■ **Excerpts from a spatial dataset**
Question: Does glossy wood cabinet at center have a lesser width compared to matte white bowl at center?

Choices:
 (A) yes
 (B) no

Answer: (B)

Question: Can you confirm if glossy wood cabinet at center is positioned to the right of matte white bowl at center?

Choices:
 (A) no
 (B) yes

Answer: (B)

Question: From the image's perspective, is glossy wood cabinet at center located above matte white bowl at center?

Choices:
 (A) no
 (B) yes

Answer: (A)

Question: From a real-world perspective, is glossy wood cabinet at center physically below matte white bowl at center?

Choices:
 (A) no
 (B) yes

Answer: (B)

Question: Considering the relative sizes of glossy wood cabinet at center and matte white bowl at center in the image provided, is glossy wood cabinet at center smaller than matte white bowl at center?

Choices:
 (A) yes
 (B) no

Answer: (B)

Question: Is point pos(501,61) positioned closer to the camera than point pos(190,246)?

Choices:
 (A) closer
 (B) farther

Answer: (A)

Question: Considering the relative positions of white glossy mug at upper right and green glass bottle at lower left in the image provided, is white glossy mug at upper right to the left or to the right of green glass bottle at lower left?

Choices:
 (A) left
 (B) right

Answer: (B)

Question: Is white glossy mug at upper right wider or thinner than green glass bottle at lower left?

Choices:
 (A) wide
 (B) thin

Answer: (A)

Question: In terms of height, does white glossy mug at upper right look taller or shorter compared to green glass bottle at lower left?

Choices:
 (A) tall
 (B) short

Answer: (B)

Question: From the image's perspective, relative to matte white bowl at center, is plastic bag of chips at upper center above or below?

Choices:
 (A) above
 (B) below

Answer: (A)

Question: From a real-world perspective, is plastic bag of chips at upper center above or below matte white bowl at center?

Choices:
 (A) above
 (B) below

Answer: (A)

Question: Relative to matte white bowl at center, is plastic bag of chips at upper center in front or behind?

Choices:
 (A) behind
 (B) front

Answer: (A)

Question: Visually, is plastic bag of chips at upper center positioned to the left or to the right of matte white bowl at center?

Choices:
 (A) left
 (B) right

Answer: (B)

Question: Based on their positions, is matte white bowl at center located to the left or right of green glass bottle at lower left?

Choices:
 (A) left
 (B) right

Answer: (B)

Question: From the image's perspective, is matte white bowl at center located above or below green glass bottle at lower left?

■ **WRITTEN EXERCISE**
Copy out everything from the line containing "Question: Visually, is" down to the end of the material, renaming "matte white bowl" to "ceramic dish" and leaving the rest unchanged.

■ **RESPONSE**
Question: Visually, is plastic bag of chips at upper center positioned to the left or to the right of ceramic dish at center?

Choices:
 (A) left
 (B) right

Answer: (B)

Question: Based on their positions, is ceramic dish at center located to the left or right of green glass bottle at lower left?

Choices:
 (A) left
 (B) right

Answer: (B)

Question: From the image's perspective, is ceramic dish at center located above or below green glass bottle at lower left?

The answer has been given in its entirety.